=== PROBLEM DESCRIPTION ===
The answer should be an exact repeat of the stretch of material below from the line containing "turquoise plate [329,447,410,497]" through the line containing "red apple [706,223,760,277]".

=== GIVEN ENTRIES ===
• • • • • • •

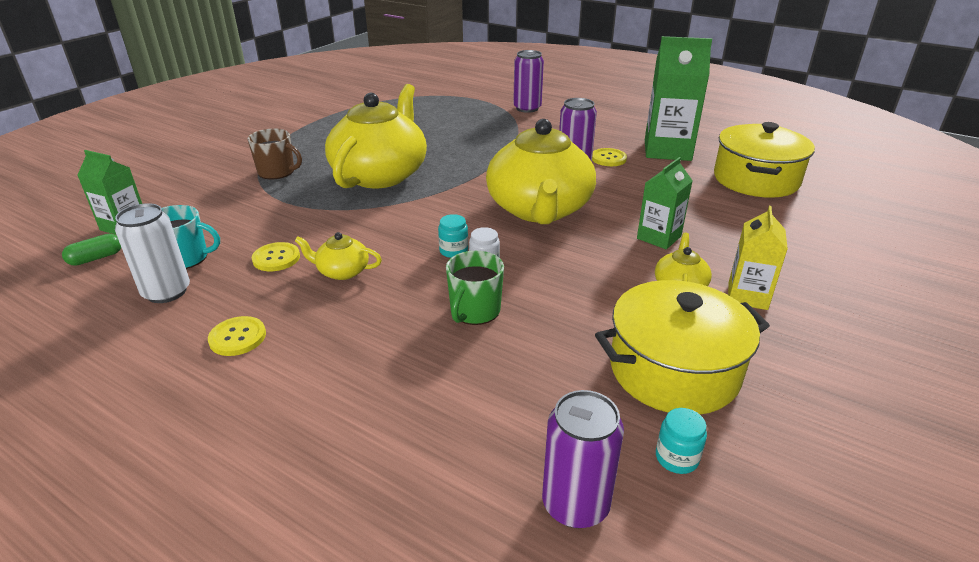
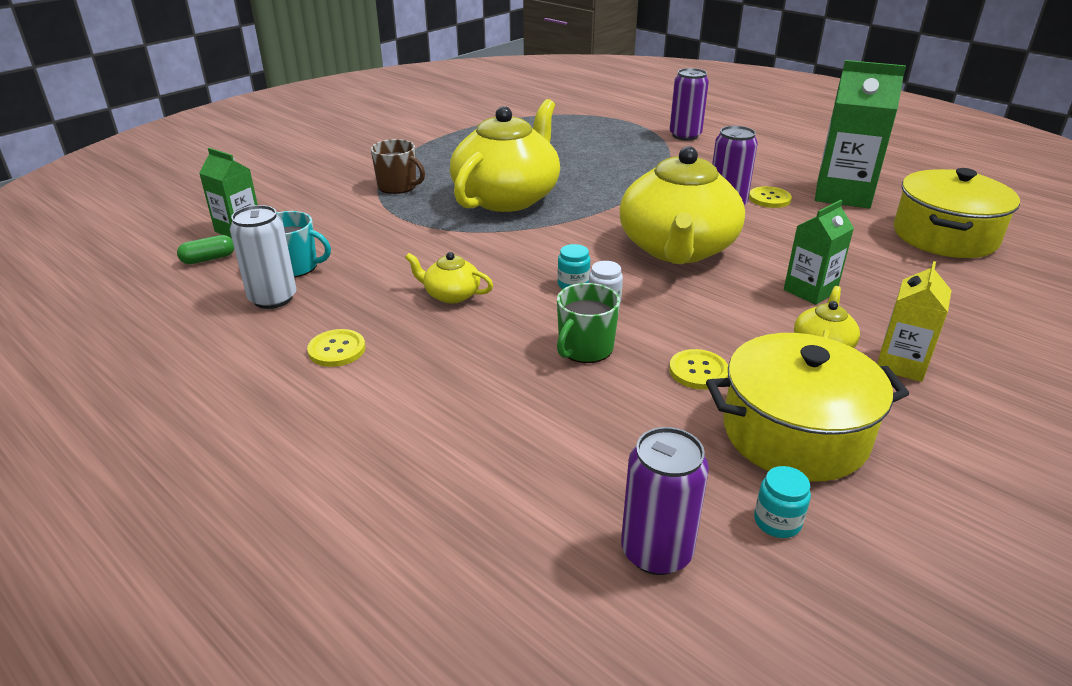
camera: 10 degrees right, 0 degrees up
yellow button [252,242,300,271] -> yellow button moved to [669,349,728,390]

• • • • • • •

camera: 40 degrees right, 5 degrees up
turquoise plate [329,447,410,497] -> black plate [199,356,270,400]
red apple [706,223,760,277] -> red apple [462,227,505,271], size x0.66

• • • • • • •

=== SOLUTION TO THE EXERCISE ===
turquoise plate [329,447,410,497] -> black plate [199,356,270,400]
red apple [706,223,760,277] -> red apple [462,227,505,271], size x0.66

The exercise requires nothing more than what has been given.